§ Task statement: From the entries below, return every line that includes the word "green".

Image change detection data
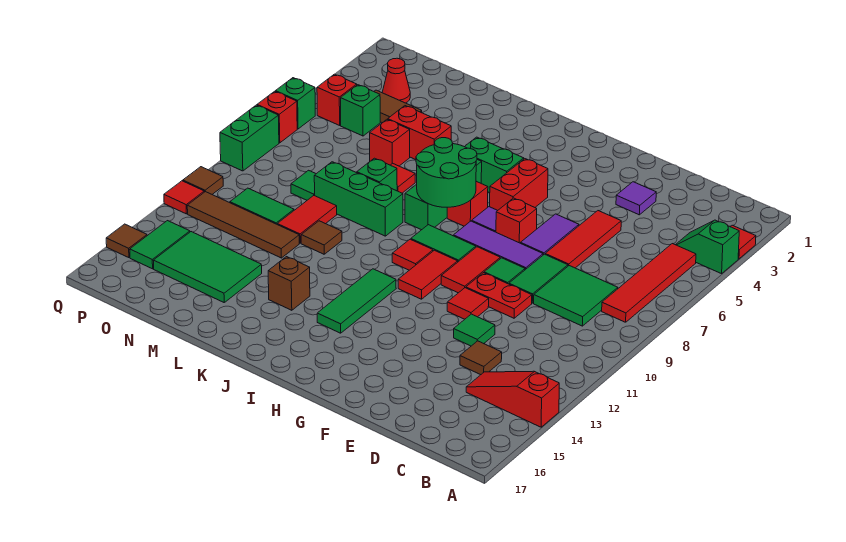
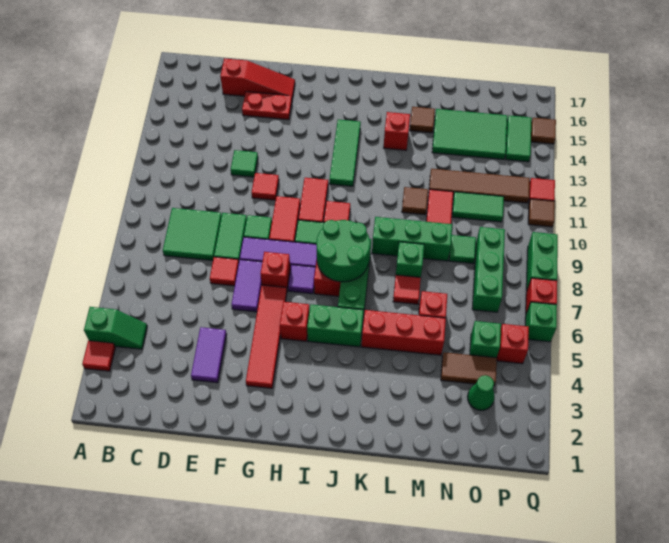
red slope A14:C14 level 1 top A -> red slope D16:F16 level 1 top D
red tile B5:B8 level 1 -> red tile G3:G6 level 1
brown tile D13 level 1 -> brown tile L15 level 1
purple tile E3 level 1 -> purple tile E3:E4 level 1
red tile E5:E7 level 1 -> red tile E7 level 1
red plate E10:F10 level 1 -> red plate E15:F15 level 1
red brick H5:H6 level 1 -> red brick H5 level 1
brown brick K14 level 1 -> red brick K14 level 1
red brick L5:M5 level 1 -> red brick K5:M5 level 1
red cone O3 level 1 -> green cone O3 level 1
none -> green brick O7:O9 level 1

§ Reply:
red cone O3 level 1 -> green cone O3 level 1
none -> green brick O7:O9 level 1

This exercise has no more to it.